§ **DATASET RECORDS**:
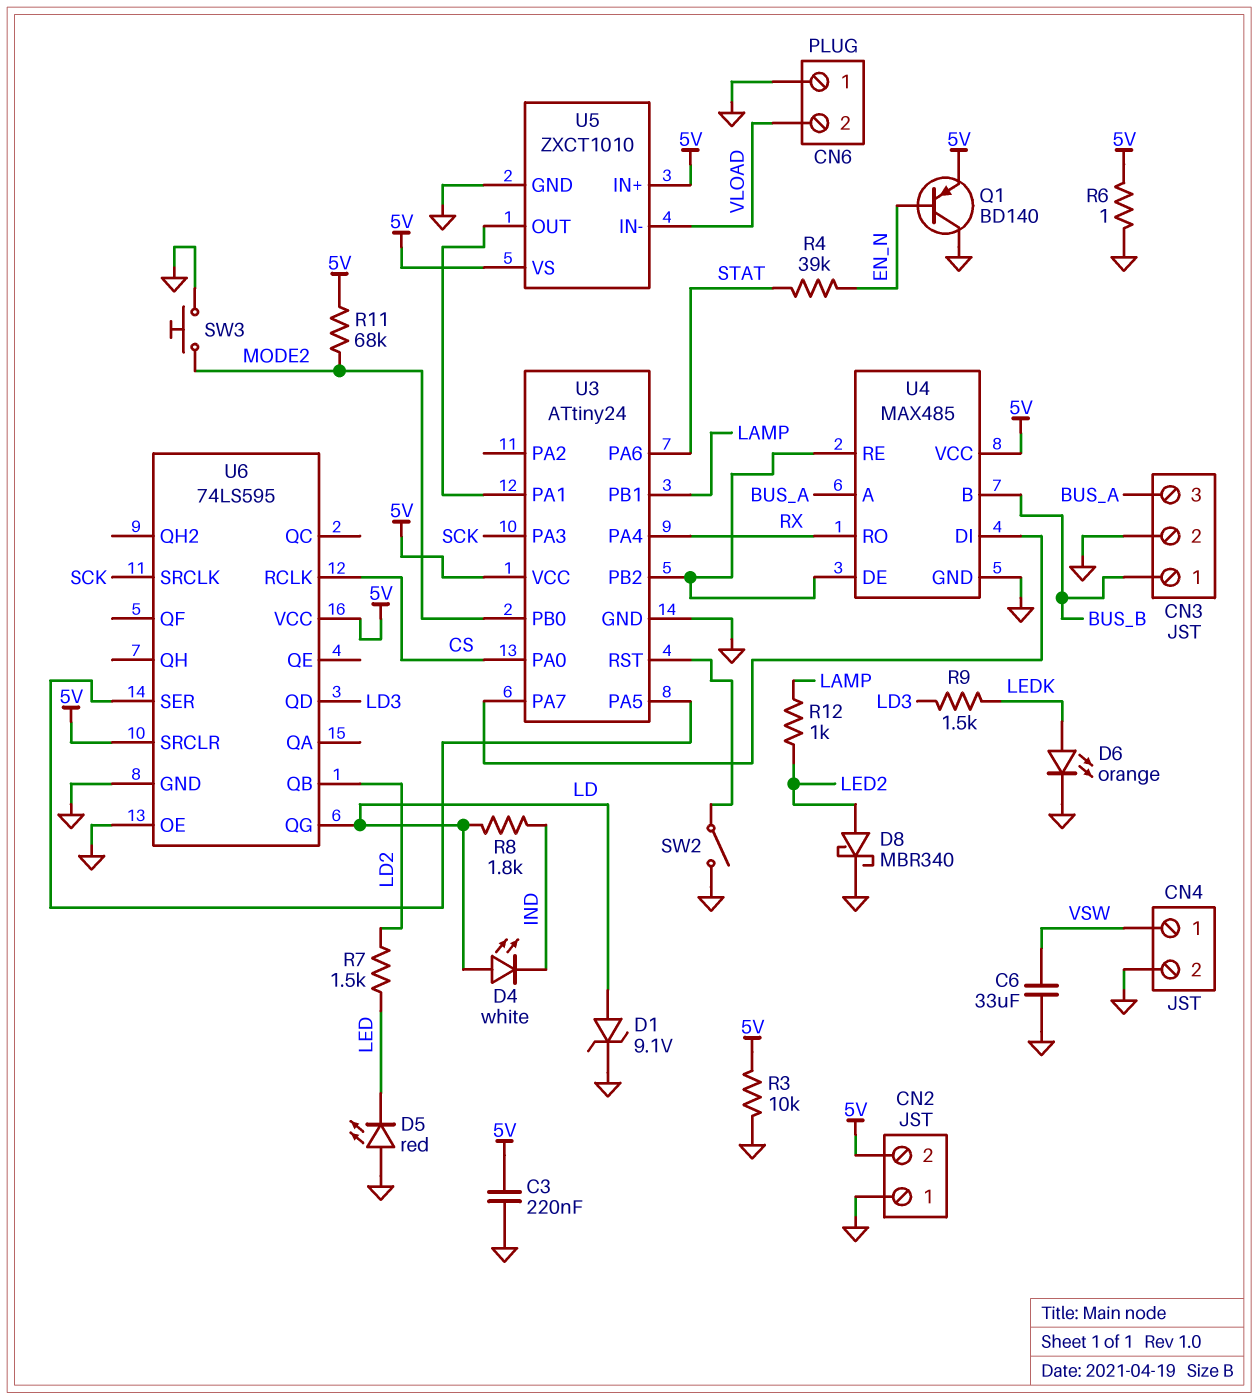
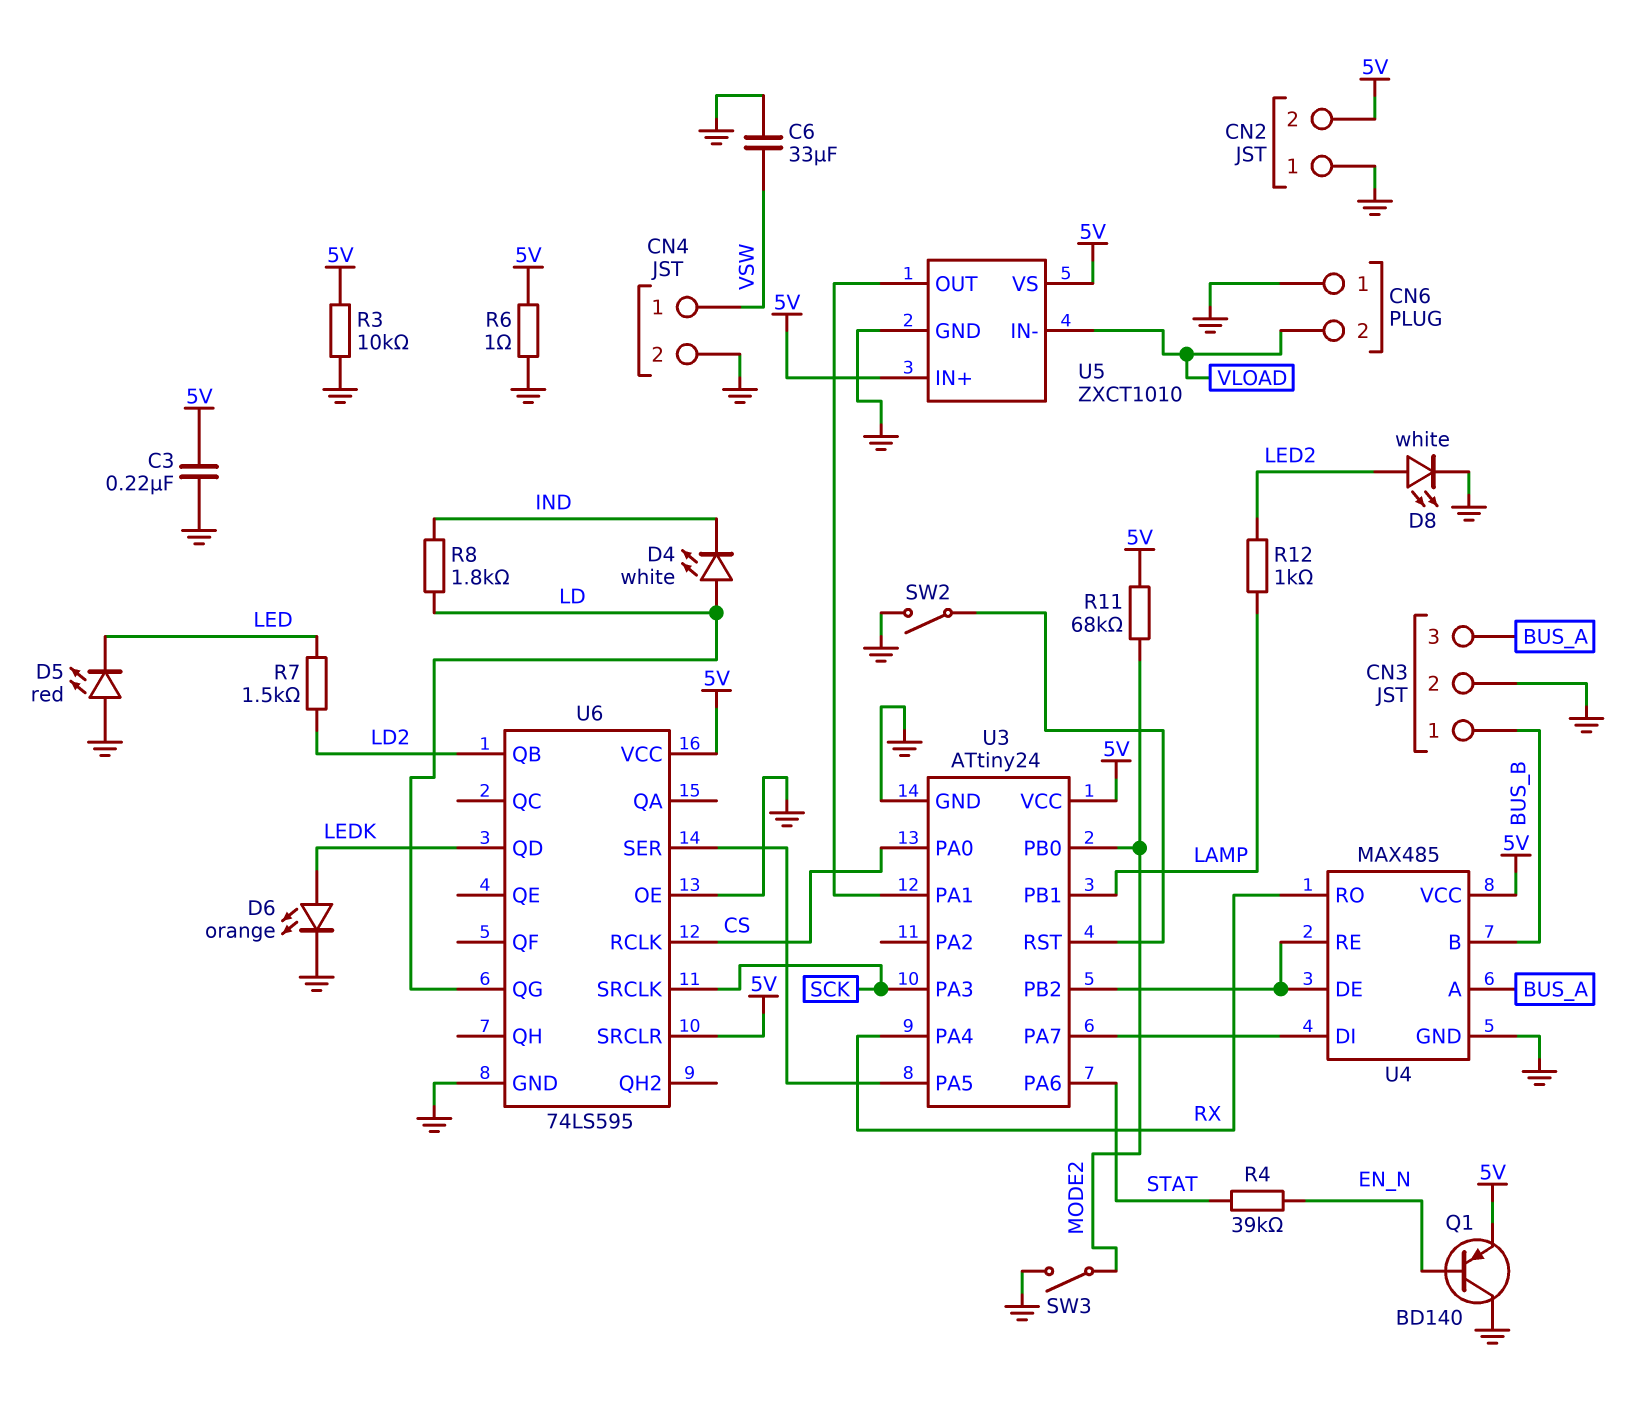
D1: zener 9.1V (A LD, K GND) -> none
D8: schottky MBR340 (A LED2, K GND) -> LED white (A LED2, K GND)
R9: 1.5k (LD3, LEDK) -> none
SW3: button (GND, MODE2) -> switch (GND, MODE2)
U6 pin QD: LD3 -> LEDK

§ **TASK TO CARRY OUT**: Set the records down again exactly as given, and leave the pictures out.

§ **EXERCISE RESULT**:
D1: zener 9.1V (A LD, K GND) -> none
D8: schottky MBR340 (A LED2, K GND) -> LED white (A LED2, K GND)
R9: 1.5k (LD3, LEDK) -> none
SW3: button (GND, MODE2) -> switch (GND, MODE2)
U6 pin QD: LD3 -> LEDK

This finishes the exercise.